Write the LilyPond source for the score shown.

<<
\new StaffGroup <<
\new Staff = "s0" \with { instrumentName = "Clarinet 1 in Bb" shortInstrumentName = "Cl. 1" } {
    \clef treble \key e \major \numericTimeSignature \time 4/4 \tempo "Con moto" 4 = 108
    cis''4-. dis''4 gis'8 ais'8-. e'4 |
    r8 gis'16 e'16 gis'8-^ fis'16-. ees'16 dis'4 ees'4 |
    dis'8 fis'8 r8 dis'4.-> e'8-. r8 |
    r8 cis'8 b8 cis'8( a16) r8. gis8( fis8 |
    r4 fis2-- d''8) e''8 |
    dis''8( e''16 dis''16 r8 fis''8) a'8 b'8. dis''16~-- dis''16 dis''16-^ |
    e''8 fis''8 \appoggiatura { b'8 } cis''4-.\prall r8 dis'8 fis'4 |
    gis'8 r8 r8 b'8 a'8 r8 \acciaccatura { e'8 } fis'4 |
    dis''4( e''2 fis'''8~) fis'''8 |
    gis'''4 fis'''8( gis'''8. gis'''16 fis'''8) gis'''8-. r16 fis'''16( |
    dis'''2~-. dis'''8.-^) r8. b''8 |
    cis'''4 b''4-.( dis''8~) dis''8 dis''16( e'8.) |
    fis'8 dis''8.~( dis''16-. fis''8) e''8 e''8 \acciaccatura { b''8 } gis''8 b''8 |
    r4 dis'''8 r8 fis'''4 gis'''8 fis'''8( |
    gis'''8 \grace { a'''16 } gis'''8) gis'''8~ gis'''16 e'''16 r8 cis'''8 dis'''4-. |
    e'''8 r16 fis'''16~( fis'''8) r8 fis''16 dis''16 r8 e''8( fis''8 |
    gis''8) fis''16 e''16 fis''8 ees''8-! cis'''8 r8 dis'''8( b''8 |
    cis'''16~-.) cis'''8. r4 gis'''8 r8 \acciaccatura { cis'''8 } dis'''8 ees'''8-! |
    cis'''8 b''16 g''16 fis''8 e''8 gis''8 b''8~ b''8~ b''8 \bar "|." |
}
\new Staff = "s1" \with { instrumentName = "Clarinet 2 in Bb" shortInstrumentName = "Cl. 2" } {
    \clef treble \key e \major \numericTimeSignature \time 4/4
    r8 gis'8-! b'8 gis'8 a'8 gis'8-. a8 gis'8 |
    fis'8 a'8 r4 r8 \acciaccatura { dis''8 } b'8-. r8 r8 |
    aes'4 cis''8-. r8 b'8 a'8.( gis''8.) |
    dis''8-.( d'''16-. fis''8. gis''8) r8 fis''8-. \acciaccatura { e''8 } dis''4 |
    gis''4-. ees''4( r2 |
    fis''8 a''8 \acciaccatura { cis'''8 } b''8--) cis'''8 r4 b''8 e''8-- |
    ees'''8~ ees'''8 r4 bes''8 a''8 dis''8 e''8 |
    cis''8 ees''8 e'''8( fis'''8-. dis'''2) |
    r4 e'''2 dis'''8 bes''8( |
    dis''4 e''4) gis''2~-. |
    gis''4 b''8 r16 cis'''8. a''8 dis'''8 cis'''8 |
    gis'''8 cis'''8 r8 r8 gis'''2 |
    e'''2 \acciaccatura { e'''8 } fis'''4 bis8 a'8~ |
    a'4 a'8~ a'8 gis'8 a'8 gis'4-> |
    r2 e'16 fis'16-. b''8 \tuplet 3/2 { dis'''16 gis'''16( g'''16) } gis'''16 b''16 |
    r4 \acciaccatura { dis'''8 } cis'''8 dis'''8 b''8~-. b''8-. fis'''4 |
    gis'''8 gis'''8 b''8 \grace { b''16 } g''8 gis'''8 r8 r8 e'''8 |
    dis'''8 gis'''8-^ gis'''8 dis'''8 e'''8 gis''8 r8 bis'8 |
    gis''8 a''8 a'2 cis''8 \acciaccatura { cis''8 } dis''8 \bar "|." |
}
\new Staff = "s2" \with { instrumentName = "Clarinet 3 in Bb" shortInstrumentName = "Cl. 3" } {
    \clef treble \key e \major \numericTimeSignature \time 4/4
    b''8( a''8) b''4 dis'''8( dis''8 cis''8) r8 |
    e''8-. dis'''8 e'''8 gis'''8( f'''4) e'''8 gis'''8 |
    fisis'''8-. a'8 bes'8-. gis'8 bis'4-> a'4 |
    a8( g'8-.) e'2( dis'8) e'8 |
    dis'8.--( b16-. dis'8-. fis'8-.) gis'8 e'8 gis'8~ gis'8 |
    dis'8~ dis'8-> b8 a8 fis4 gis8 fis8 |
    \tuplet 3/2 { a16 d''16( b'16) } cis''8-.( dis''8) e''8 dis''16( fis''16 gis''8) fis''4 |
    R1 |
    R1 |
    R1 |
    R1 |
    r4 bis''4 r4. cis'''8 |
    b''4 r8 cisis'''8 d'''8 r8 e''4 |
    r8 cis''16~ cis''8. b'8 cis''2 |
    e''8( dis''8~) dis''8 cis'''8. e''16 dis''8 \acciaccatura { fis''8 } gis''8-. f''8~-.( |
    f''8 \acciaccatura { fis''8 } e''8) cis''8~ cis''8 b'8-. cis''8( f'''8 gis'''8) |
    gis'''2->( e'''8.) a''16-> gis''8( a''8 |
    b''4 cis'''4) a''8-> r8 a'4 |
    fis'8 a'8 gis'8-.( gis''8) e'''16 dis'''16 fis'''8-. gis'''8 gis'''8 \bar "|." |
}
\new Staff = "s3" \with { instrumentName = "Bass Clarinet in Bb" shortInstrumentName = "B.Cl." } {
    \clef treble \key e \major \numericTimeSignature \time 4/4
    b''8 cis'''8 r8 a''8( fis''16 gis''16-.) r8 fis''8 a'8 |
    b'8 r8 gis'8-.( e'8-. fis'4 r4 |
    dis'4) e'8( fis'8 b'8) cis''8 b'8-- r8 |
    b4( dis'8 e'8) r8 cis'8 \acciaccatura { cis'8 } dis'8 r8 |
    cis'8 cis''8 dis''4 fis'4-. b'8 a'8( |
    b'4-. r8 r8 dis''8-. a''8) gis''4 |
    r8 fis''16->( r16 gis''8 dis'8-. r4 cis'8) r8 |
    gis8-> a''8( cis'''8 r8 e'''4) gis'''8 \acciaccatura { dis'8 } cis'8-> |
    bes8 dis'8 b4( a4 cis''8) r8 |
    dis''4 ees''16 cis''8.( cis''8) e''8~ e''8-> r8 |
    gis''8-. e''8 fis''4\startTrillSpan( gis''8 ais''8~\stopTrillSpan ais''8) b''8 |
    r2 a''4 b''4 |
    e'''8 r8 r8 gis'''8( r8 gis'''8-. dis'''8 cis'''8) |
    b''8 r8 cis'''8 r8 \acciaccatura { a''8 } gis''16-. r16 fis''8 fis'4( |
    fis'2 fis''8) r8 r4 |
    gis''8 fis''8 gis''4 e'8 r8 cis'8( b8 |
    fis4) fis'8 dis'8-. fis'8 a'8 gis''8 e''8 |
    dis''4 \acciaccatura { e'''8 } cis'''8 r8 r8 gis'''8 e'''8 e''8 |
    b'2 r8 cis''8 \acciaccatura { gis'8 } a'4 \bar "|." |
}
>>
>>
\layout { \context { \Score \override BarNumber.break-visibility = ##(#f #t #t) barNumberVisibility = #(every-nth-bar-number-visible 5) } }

───

* _Stated goal_
Locate every line in the entries that contains the string "tuplet", matching case exactly, and copy each of those lines.

* _Solution to this exercise_
    r2 e'16 fis'16-. b''8 \tuplet 3/2 { dis'''16 gis'''16( g'''16) } gis'''16 b''16 |
    \tuplet 3/2 { a16 d''16( b'16) } cis''8-.( dis''8) e''8 dis''16( fis''16 gis''8) fis''4 |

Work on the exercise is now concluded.